*** Records supplied
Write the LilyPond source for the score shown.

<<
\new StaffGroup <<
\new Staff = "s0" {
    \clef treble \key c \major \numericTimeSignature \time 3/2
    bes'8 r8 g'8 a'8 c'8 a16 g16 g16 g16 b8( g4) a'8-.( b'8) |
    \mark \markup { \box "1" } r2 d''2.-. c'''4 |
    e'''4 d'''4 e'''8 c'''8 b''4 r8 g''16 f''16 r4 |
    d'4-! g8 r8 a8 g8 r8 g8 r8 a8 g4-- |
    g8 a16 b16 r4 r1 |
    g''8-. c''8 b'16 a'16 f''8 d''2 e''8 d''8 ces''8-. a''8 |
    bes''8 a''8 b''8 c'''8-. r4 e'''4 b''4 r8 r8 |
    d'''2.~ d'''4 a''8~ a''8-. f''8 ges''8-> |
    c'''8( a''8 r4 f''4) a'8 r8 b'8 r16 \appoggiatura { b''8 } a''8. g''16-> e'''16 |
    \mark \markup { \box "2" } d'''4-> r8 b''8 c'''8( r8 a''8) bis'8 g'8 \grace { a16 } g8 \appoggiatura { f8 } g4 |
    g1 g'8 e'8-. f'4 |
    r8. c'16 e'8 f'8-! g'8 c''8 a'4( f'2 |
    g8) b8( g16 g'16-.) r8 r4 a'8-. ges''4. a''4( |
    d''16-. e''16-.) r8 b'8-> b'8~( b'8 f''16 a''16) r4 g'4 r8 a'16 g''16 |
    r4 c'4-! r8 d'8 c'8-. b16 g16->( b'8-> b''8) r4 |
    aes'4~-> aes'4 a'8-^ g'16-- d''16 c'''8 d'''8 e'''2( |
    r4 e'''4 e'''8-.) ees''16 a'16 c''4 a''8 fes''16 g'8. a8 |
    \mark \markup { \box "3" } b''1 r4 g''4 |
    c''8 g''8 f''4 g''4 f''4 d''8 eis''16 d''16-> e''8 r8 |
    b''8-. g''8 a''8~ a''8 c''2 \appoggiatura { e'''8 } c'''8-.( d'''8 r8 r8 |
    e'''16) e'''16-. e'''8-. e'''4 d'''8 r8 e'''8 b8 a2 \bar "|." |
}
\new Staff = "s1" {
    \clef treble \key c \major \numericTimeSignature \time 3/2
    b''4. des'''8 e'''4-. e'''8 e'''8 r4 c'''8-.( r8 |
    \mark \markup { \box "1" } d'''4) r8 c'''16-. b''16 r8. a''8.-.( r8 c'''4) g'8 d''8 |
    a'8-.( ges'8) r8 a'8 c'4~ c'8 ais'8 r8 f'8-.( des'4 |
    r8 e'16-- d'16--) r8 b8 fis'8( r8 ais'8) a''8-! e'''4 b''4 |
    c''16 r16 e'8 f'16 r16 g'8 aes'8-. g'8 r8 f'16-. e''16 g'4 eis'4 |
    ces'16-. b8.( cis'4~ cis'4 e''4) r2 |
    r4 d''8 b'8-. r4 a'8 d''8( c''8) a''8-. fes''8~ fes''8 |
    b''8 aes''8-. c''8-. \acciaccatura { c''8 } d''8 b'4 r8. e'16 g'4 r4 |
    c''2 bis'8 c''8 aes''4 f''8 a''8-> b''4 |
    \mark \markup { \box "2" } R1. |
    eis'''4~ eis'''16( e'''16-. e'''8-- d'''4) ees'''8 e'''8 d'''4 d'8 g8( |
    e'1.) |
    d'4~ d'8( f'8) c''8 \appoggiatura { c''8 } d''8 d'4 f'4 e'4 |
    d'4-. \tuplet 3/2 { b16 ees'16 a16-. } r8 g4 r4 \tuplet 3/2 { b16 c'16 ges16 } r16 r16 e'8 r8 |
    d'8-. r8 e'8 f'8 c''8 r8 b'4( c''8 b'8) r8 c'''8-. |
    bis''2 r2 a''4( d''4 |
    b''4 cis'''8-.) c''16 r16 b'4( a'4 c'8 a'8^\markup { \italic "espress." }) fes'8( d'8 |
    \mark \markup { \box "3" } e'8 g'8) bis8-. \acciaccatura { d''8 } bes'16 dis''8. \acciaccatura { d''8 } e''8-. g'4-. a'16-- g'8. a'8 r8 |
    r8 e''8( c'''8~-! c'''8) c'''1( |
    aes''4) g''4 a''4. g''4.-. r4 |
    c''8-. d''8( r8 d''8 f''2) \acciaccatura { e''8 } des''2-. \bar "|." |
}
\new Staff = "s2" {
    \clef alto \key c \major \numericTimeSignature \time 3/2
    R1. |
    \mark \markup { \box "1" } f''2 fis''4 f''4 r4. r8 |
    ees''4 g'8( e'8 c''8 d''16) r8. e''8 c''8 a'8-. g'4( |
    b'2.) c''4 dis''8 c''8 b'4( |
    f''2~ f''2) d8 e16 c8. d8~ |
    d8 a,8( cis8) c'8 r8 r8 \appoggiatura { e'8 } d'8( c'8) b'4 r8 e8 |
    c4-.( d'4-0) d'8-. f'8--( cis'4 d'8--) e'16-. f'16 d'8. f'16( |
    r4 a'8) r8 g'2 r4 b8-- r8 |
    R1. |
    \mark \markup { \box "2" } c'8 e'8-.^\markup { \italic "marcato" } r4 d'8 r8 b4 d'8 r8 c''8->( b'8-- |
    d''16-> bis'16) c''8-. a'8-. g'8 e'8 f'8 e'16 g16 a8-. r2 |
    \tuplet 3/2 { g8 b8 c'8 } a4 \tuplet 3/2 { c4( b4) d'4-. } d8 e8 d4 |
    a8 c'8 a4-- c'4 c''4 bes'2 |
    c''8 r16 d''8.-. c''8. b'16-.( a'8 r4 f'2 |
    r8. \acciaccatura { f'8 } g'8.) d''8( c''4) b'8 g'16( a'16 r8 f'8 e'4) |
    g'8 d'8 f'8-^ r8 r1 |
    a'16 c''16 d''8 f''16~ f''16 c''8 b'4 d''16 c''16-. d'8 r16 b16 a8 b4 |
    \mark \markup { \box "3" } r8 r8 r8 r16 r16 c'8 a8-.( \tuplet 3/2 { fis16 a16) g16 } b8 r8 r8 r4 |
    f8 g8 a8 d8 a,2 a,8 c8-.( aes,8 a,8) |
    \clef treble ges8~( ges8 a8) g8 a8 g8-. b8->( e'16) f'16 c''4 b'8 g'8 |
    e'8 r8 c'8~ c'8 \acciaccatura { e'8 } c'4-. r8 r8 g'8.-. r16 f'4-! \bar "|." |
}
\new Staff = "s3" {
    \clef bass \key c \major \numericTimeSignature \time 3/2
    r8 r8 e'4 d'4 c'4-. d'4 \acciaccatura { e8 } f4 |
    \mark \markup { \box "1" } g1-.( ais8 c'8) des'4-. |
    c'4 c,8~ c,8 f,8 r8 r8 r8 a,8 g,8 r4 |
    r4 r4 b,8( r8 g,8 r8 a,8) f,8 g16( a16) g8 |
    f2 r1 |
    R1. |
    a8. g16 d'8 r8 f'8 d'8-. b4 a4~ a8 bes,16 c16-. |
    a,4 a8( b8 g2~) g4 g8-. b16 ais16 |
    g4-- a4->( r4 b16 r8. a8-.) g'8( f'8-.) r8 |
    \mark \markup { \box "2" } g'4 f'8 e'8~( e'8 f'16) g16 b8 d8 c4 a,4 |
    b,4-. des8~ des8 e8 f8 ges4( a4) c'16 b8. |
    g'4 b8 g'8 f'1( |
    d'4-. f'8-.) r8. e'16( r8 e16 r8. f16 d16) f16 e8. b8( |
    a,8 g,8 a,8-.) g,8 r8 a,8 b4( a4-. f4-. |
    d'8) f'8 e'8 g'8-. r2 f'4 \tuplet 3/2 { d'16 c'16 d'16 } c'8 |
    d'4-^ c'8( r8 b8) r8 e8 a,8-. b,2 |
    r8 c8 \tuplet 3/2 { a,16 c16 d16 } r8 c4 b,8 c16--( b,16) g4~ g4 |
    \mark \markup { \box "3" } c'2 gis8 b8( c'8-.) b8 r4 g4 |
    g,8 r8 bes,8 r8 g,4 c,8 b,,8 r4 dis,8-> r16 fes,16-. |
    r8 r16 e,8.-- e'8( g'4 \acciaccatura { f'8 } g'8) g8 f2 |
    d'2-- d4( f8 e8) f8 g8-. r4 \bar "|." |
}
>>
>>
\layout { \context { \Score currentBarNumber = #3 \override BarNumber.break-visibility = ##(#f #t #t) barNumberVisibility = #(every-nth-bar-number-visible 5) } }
******
Pull out every line of the records that contains the string "italic", matching case exactly.

-- Full solution --
    b''4 cis'''8-.) c''16 r16 b'4( a'4 c'8 a'8^\markup { \italic "espress." }) fes'8( d'8 |
    \mark \markup { \box "2" } c'8 e'8-.^\markup { \italic "marcato" } r4 d'8 r8 b4 d'8 r8 c''8->( b'8-- |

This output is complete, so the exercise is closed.